* Task statement *
Only the lines from the one with "plant: (301, 519)" through the end of the material are wanted, copied exactly and with the pictures left out.

* Provided records *

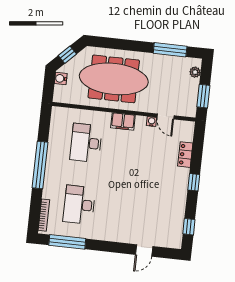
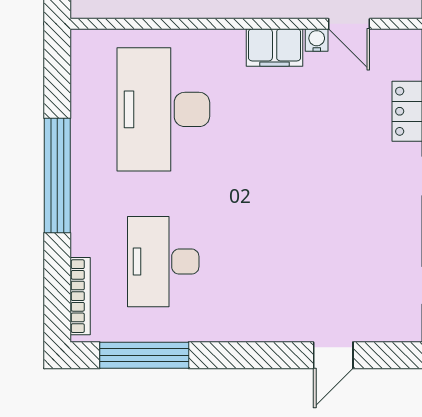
filing cabinet: (123, 121) -> (275, 47), moved
desk: (86, 143) -> (163, 109), width x1.36, depth x1.30

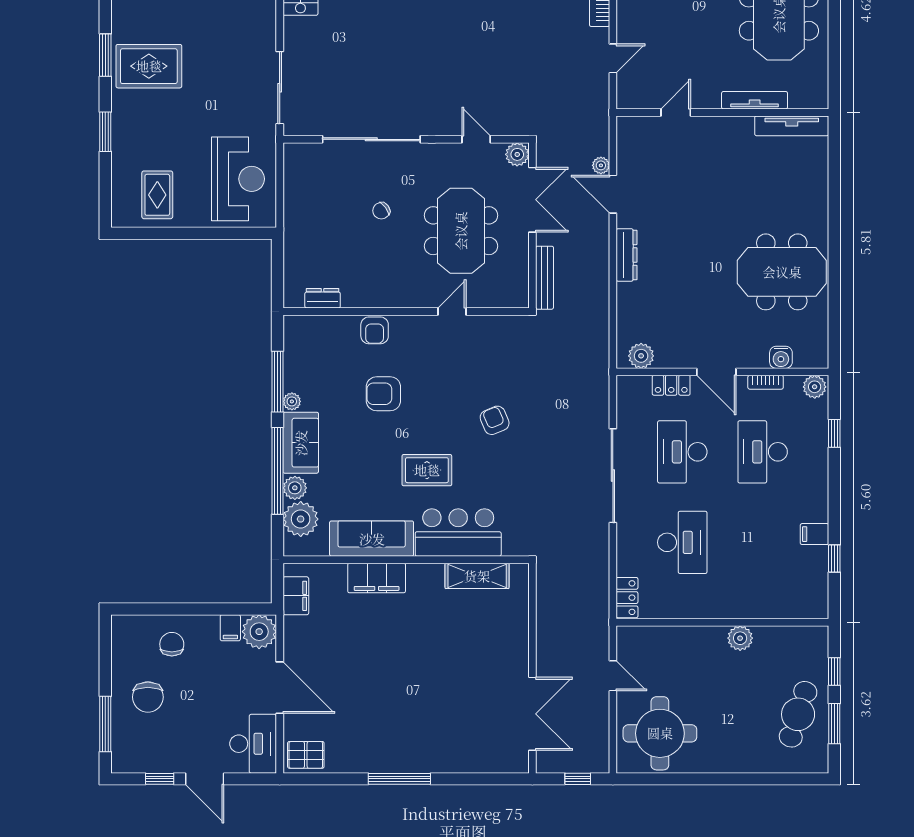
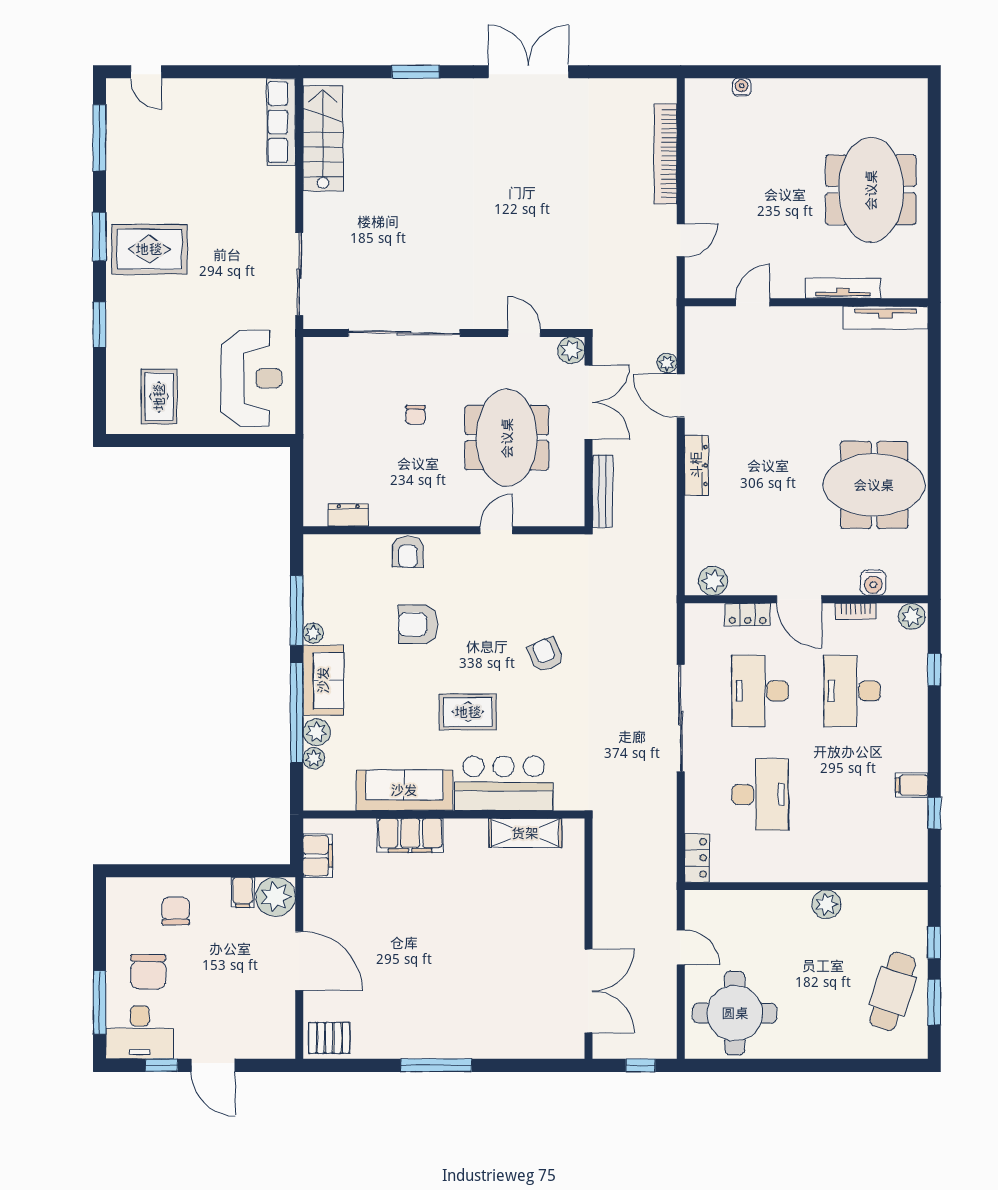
chair: (381, 211) -> (416, 415), turned -54
plant: (301, 519) -> (314, 758), width x0.53, depth x0.53
desk: (253, 744) -> (140, 1032), moved, turned 90

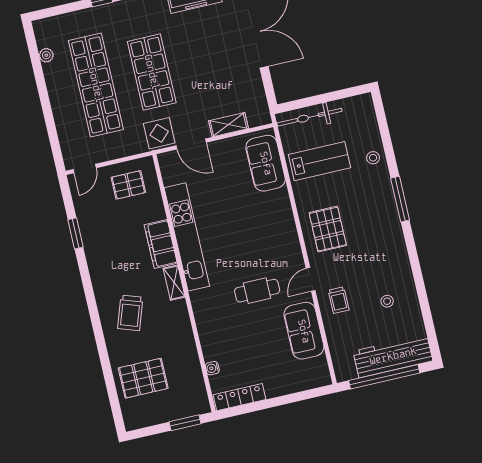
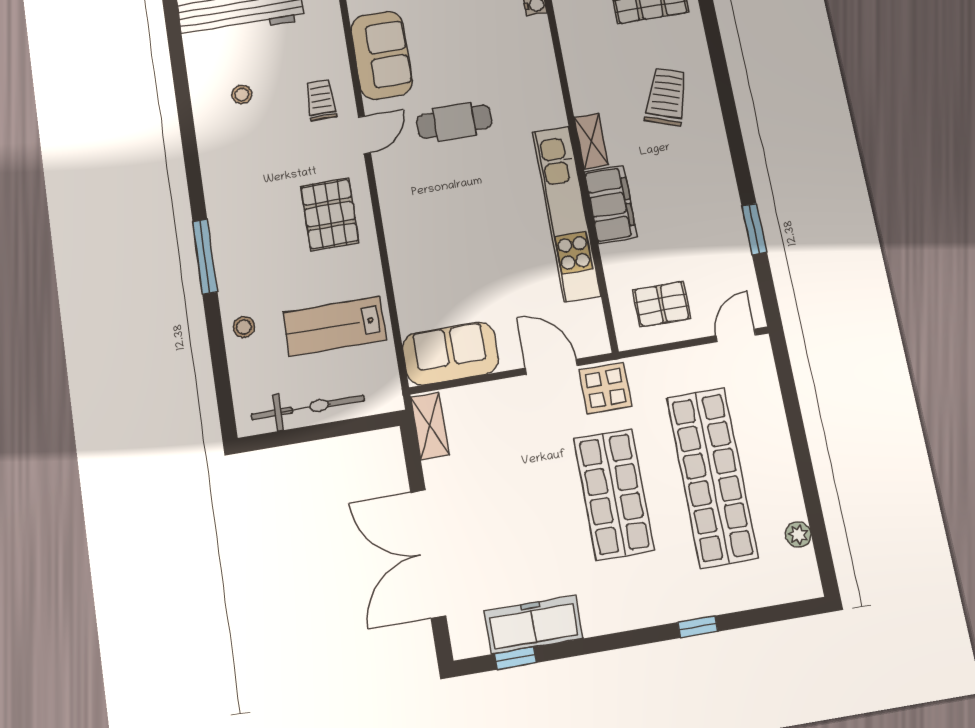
bicycle: (309, 117) -> (308, 408), moved
shelving: (228, 125) -> (430, 426), moved, turned 90
sofa: (266, 163) -> (451, 354), moved, turned -90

* Answer to this problem *
plant: (301, 519) -> (314, 758), width x0.53, depth x0.53
desk: (253, 744) -> (140, 1032), moved, turned 90

bicycle: (309, 117) -> (308, 408), moved
shelving: (228, 125) -> (430, 426), moved, turned 90
sofa: (266, 163) -> (451, 354), moved, turned -90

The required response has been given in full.